┌──

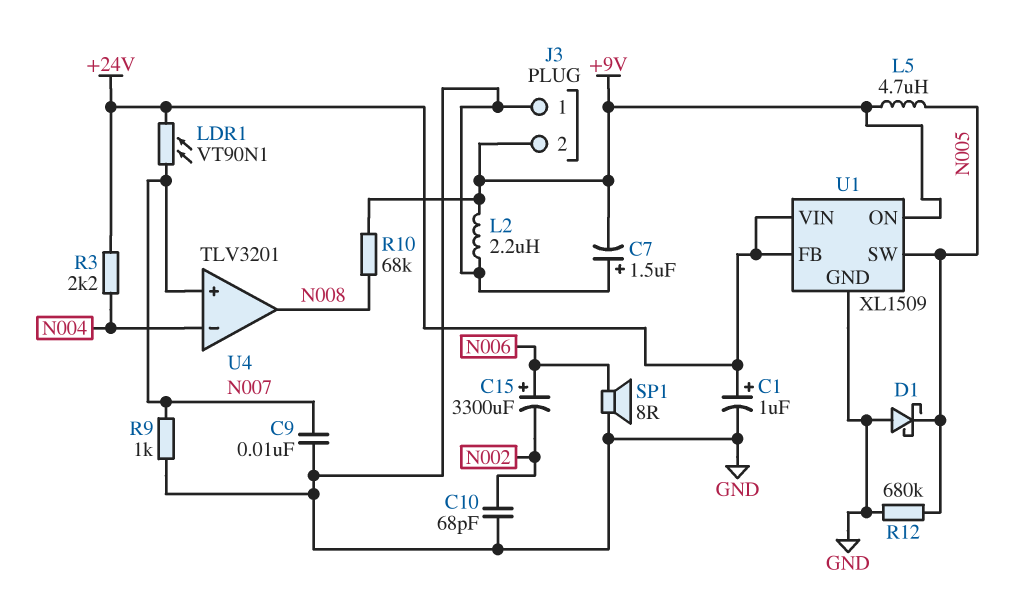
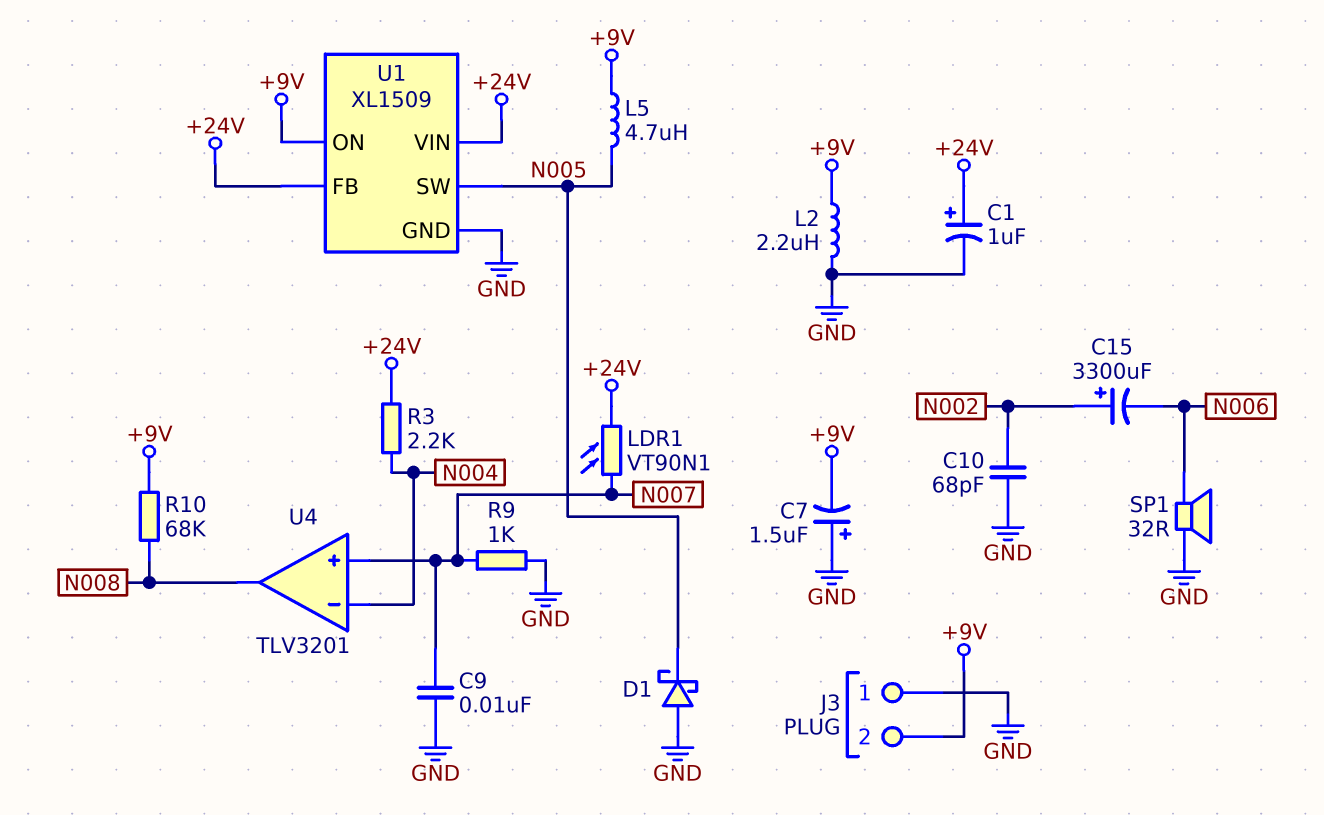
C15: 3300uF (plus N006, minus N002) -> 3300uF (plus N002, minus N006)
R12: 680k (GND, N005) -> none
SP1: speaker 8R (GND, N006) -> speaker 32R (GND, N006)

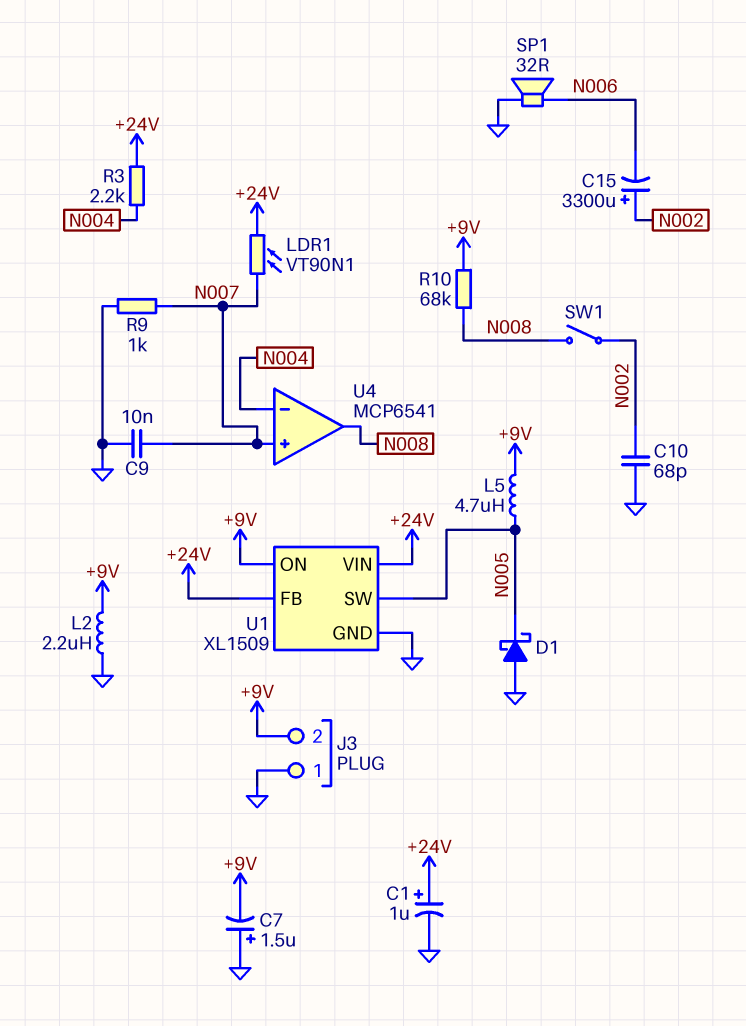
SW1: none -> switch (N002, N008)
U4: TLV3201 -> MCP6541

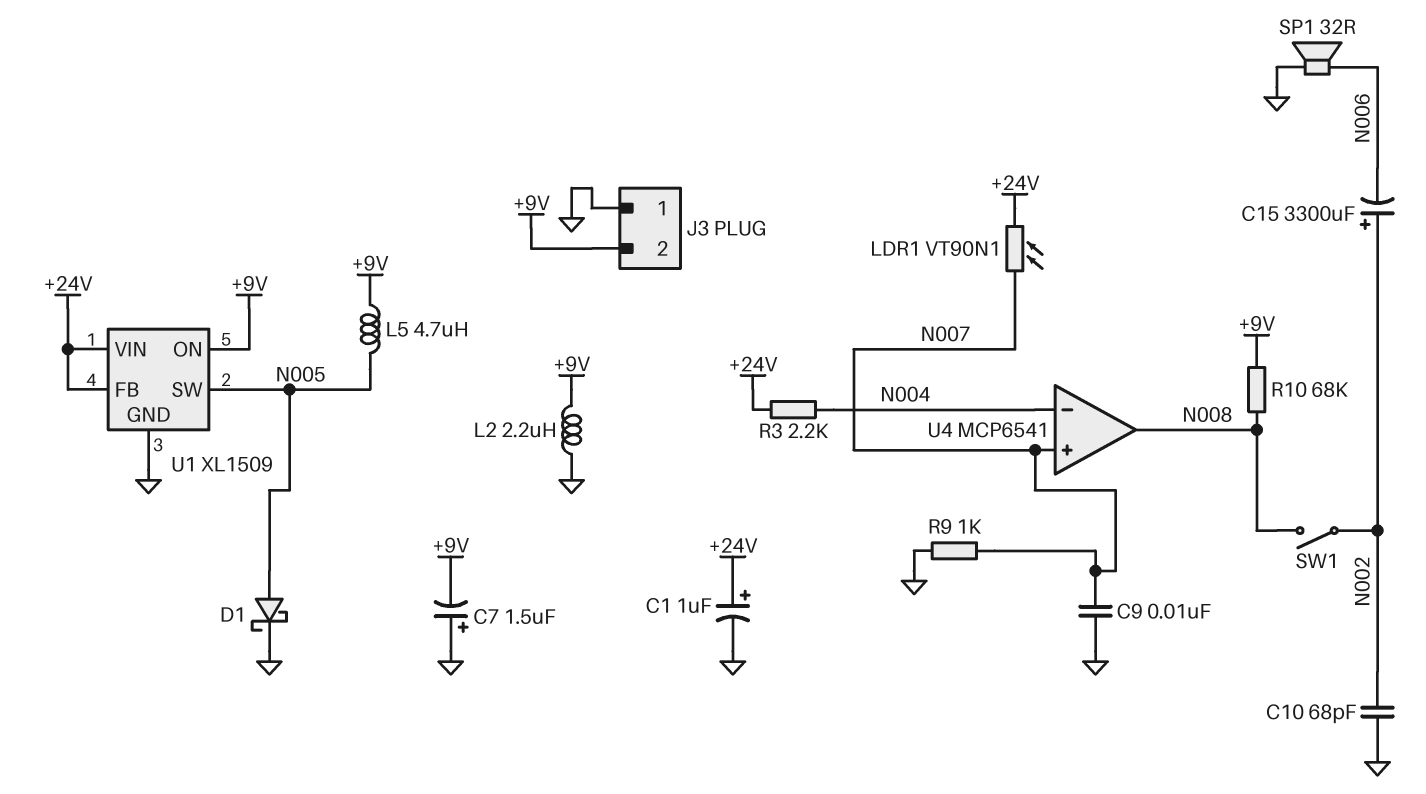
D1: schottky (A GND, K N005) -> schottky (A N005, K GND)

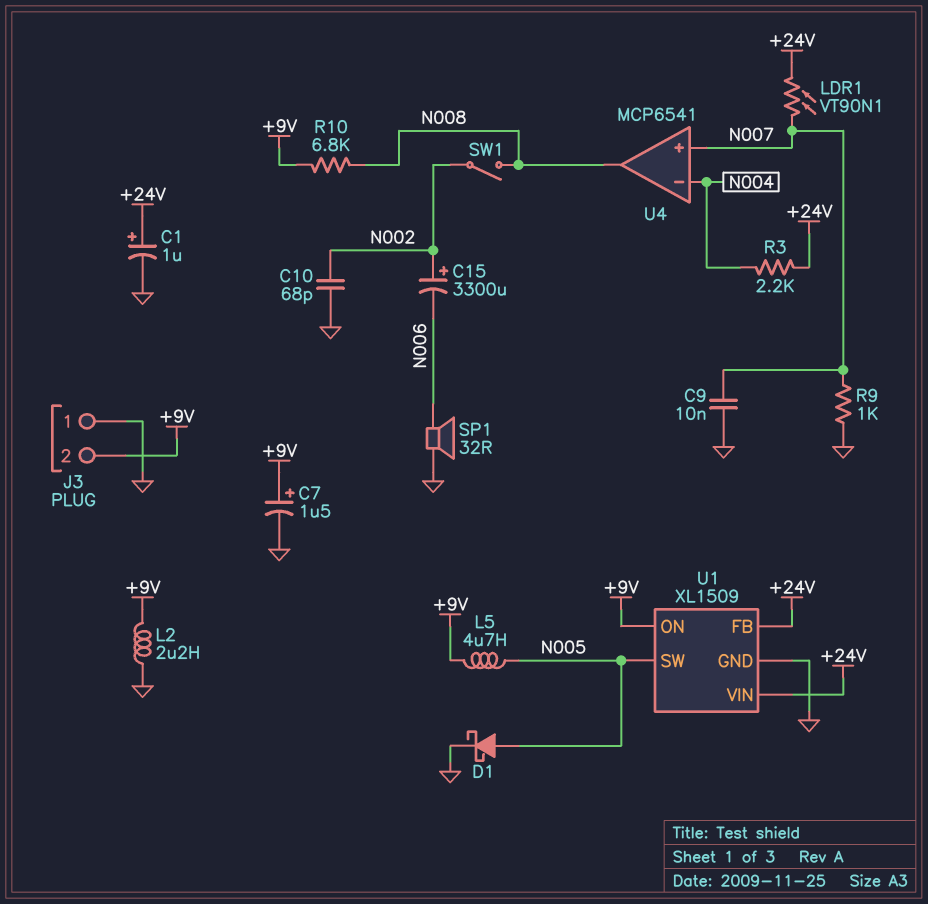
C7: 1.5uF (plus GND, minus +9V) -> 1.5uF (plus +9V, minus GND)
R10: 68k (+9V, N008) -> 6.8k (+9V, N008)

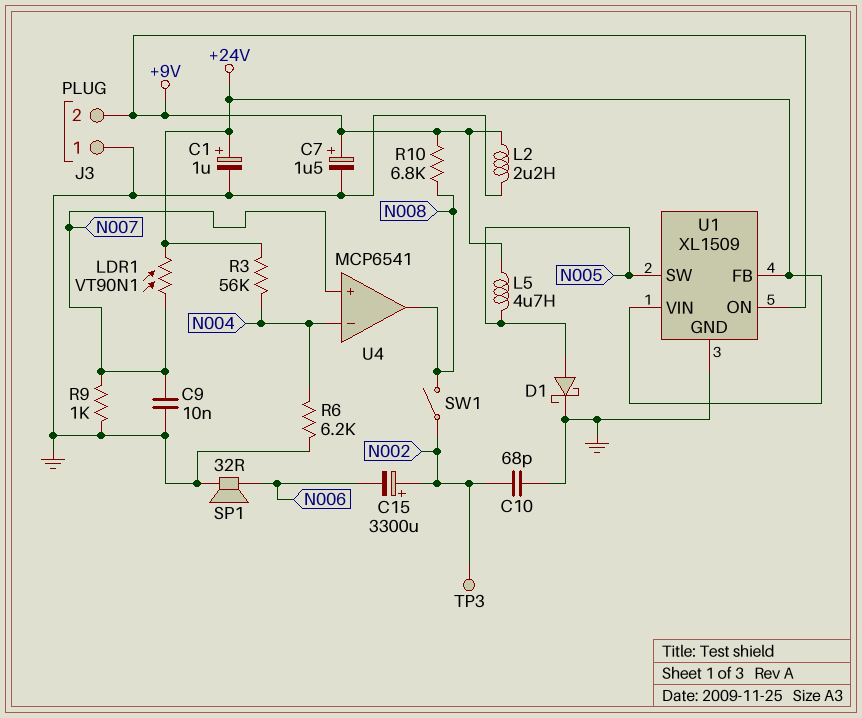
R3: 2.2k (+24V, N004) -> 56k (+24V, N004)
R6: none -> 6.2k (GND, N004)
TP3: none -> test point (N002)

└──

Task to carry out:
Please reproduce exactly, and nothing more, the lines from the one containing "SP1: speaker 8R" through the last line of the entries, both included; pictures stay out.

Solution to this problem:
SP1: speaker 8R (GND, N006) -> speaker 32R (GND, N006)

SW1: none -> switch (N002, N008)
U4: TLV3201 -> MCP6541

D1: schottky (A GND, K N005) -> schottky (A N005, K GND)

C7: 1.5uF (plus GND, minus +9V) -> 1.5uF (plus +9V, minus GND)
R10: 68k (+9V, N008) -> 6.8k (+9V, N008)

R3: 2.2k (+24V, N004) -> 56k (+24V, N004)
R6: none -> 6.2k (GND, N004)
TP3: none -> test point (N002)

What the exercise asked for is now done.